- TO DO
Count the lines in the data below that contain the string "point", with uppercase and lowercase letters treated as different, and give only the number.
'''
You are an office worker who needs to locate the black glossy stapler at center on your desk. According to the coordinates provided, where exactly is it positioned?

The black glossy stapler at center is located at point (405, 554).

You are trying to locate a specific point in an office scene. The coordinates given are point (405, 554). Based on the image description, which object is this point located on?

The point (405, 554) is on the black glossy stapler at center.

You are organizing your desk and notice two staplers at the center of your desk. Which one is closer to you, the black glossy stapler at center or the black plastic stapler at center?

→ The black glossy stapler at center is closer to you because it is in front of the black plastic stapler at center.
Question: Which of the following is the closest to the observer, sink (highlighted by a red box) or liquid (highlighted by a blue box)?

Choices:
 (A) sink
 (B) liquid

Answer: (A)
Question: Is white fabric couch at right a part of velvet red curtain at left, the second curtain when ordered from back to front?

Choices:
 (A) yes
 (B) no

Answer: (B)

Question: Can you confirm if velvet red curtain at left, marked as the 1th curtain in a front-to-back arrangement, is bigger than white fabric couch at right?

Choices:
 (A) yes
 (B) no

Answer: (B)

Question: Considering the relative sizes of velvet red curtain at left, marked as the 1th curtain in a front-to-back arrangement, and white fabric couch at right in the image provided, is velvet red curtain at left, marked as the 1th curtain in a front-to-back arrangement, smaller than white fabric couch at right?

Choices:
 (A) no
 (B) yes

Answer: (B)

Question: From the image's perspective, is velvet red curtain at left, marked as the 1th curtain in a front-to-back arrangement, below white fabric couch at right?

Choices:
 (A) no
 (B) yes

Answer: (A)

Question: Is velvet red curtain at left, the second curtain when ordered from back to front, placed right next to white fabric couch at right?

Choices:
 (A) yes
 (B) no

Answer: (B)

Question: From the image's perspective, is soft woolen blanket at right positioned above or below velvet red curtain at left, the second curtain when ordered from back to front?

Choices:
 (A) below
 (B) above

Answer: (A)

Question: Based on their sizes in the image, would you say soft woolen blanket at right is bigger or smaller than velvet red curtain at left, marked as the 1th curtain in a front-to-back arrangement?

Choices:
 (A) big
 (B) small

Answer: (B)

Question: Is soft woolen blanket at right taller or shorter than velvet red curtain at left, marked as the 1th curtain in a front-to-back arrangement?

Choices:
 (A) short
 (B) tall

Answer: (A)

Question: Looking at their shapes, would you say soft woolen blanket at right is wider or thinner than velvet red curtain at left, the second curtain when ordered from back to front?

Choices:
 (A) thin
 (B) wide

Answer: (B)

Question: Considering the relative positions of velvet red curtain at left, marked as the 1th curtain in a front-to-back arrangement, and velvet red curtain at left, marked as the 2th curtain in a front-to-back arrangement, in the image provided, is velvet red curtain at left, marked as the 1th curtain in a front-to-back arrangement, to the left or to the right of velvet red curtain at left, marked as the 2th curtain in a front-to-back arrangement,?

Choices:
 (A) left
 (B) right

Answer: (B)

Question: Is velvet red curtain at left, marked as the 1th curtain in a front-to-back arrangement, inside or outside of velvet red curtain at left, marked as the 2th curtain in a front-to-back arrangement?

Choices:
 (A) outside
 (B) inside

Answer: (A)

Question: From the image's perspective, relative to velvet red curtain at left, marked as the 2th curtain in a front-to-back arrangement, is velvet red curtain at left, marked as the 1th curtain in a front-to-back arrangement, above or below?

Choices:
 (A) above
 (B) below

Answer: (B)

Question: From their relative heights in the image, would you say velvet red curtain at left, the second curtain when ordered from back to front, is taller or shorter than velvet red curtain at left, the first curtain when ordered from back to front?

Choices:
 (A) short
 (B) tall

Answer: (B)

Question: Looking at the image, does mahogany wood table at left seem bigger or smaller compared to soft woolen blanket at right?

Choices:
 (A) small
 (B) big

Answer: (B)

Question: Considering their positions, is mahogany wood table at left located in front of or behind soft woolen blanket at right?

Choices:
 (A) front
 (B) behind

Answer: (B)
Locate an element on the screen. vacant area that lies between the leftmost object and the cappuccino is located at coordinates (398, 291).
'''
- COMPLETE ANSWER
3